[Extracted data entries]
# # # # # # #
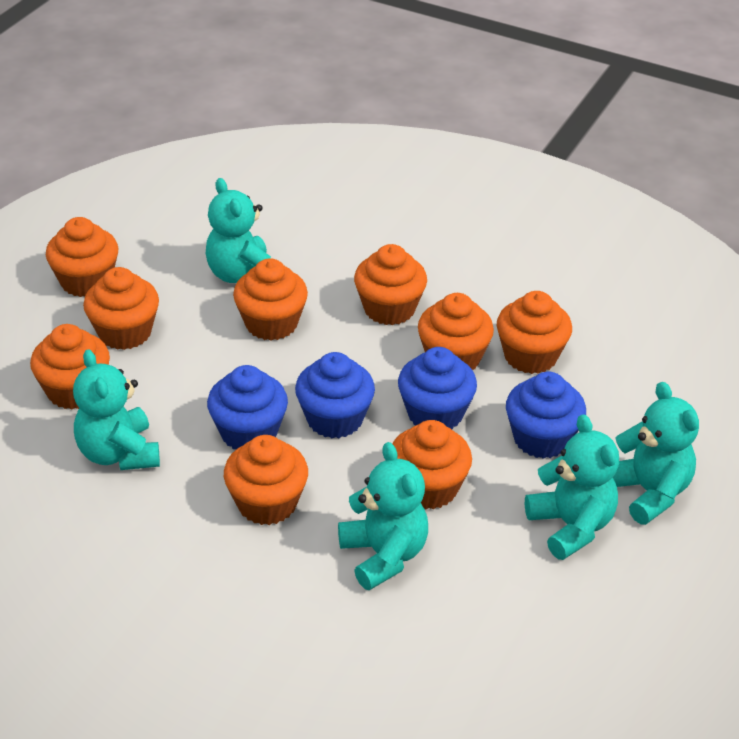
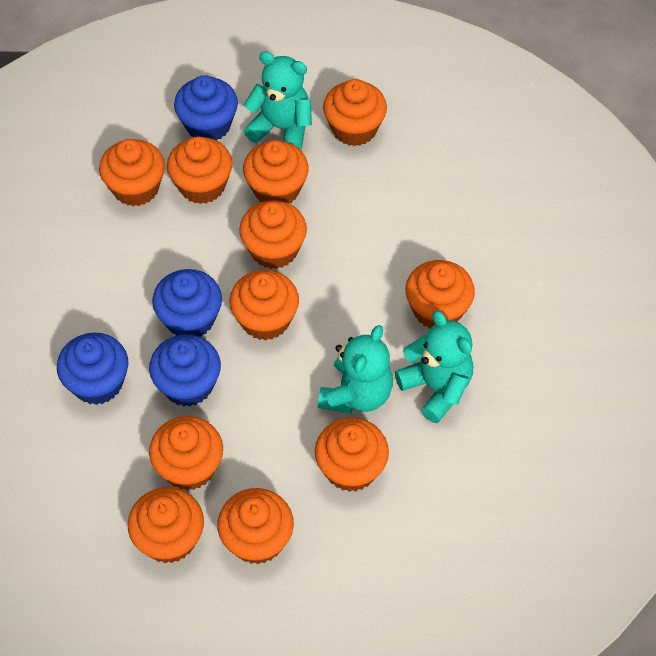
orange cupcake: 9 -> 11
turquoise teddy bear: 5 -> 3

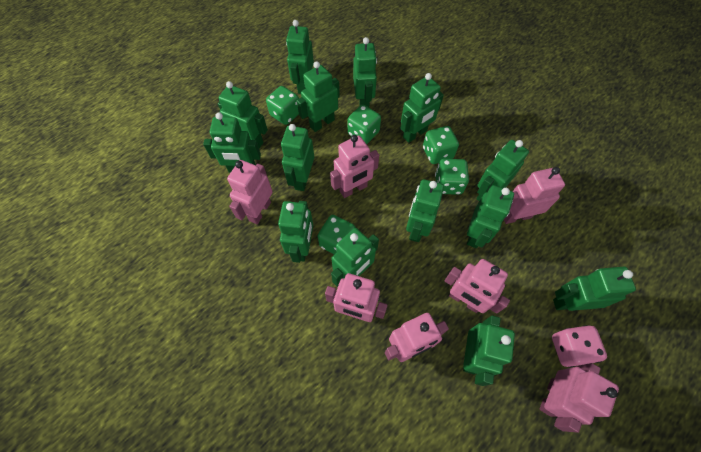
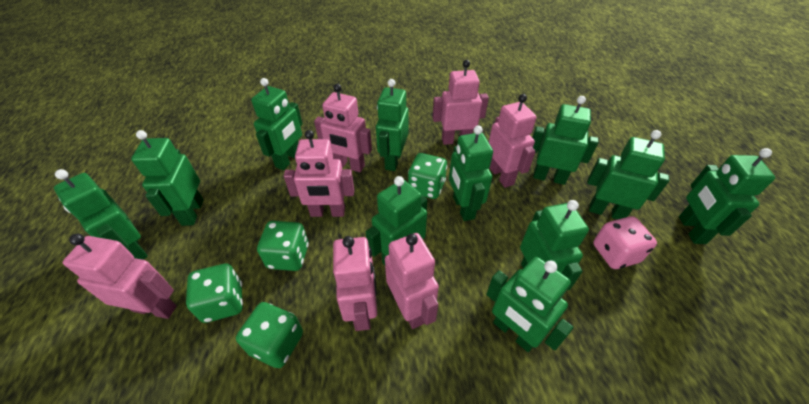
green dice: 5 -> 4
green robot: 14 -> 11

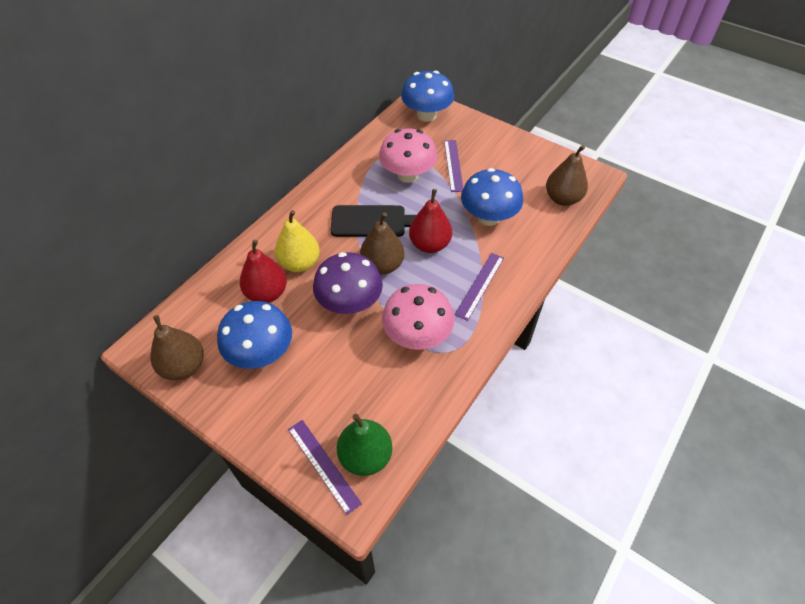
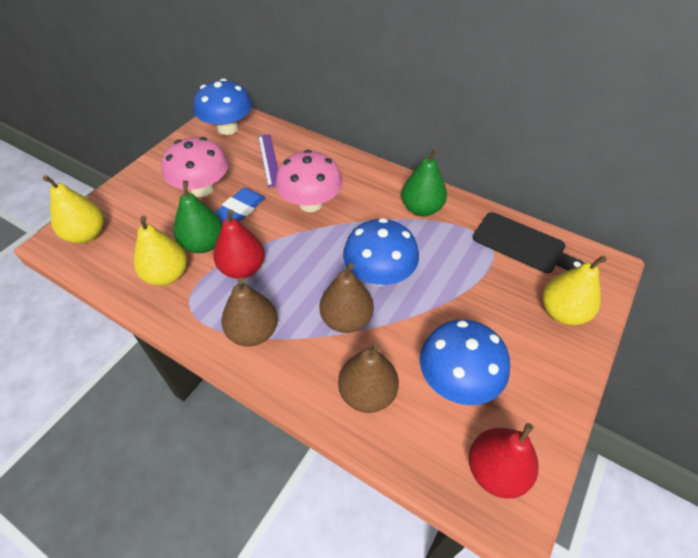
blue eraser: 0 -> 1
green pear: 1 -> 2
purple mushroom: 1 -> 0
purple ruler: 3 -> 1
yellow pear: 1 -> 3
# # # # # # #
Work instructions
The reply should hold every record, unchanged, and no pictures.

Finished task
orange cupcake: 9 -> 11
turquoise teddy bear: 5 -> 3

green dice: 5 -> 4
green robot: 14 -> 11

blue eraser: 0 -> 1
green pear: 1 -> 2
purple mushroom: 1 -> 0
purple ruler: 3 -> 1
yellow pear: 1 -> 3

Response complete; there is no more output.